■ Task item ■
Quote, without any change, the line that contains "turquoise heart [841,250,920,304]" and all lines that follow it to the end of the data below.

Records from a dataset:
- - - - -

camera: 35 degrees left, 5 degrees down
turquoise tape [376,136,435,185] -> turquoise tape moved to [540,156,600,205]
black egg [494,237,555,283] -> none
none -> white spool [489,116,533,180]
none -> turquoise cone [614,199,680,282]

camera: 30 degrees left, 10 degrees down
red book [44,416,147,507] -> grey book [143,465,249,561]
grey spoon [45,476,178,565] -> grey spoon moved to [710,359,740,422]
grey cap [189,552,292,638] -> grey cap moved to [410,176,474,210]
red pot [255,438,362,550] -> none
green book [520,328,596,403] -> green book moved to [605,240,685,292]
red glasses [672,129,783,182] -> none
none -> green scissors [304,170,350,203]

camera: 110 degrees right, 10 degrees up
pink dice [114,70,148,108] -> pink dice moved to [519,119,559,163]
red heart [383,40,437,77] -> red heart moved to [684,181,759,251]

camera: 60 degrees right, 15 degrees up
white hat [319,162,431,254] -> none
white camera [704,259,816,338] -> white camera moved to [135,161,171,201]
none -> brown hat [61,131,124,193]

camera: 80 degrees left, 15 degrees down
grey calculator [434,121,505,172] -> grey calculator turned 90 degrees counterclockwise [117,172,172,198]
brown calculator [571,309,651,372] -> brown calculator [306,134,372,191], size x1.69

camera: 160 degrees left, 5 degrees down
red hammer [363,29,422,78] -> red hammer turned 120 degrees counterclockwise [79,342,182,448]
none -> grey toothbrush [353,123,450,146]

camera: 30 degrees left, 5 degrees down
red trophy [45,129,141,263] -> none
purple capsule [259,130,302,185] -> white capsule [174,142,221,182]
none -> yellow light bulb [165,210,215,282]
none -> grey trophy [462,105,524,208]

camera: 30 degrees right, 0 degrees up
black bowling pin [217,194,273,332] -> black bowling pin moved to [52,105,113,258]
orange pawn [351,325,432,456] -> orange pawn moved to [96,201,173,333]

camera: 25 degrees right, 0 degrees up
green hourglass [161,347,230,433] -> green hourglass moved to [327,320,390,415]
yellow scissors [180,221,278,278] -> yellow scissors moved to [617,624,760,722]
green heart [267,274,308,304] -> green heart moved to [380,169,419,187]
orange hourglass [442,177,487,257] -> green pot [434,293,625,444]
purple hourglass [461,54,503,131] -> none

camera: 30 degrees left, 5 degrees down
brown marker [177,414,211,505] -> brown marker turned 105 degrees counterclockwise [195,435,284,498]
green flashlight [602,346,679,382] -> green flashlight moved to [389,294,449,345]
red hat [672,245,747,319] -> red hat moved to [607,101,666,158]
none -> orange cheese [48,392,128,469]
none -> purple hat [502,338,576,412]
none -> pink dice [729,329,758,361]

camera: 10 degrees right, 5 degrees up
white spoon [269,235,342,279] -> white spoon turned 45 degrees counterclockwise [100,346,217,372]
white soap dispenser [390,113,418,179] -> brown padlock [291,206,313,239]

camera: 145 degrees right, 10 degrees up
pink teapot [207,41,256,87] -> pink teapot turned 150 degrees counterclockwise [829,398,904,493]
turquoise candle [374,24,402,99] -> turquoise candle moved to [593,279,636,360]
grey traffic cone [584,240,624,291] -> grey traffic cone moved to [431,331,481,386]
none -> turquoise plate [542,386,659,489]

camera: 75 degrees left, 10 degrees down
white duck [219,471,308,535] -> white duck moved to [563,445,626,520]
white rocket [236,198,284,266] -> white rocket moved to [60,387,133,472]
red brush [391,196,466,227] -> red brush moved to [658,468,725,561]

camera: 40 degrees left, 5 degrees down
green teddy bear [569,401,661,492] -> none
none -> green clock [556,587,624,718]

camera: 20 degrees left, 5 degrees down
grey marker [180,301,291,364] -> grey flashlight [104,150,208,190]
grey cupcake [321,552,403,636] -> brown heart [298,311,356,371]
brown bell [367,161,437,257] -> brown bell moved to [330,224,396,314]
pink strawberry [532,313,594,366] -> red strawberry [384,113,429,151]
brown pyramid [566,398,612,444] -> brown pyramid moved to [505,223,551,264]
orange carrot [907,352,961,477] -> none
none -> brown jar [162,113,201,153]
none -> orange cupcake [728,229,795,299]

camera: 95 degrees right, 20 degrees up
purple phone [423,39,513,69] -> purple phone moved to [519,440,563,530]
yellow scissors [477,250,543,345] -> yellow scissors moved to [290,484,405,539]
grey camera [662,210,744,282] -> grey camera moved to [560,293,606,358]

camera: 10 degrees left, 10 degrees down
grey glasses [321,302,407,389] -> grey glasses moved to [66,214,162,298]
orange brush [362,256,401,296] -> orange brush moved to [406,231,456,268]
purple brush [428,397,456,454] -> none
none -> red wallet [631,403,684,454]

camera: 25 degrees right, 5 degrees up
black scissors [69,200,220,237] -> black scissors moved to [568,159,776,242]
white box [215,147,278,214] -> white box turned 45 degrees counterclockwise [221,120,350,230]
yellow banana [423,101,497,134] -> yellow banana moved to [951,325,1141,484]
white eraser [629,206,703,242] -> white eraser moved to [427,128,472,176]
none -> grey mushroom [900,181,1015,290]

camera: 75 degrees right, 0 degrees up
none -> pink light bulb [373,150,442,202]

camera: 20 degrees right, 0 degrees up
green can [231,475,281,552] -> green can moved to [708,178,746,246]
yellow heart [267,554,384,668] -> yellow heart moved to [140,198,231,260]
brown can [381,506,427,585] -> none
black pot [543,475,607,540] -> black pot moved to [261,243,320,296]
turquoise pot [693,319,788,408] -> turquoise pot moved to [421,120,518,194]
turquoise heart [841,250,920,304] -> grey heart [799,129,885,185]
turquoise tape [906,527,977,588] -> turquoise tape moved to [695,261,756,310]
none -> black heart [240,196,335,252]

- - - - -

■ Exercise response ■
turquoise heart [841,250,920,304] -> grey heart [799,129,885,185]
turquoise tape [906,527,977,588] -> turquoise tape moved to [695,261,756,310]
none -> black heart [240,196,335,252]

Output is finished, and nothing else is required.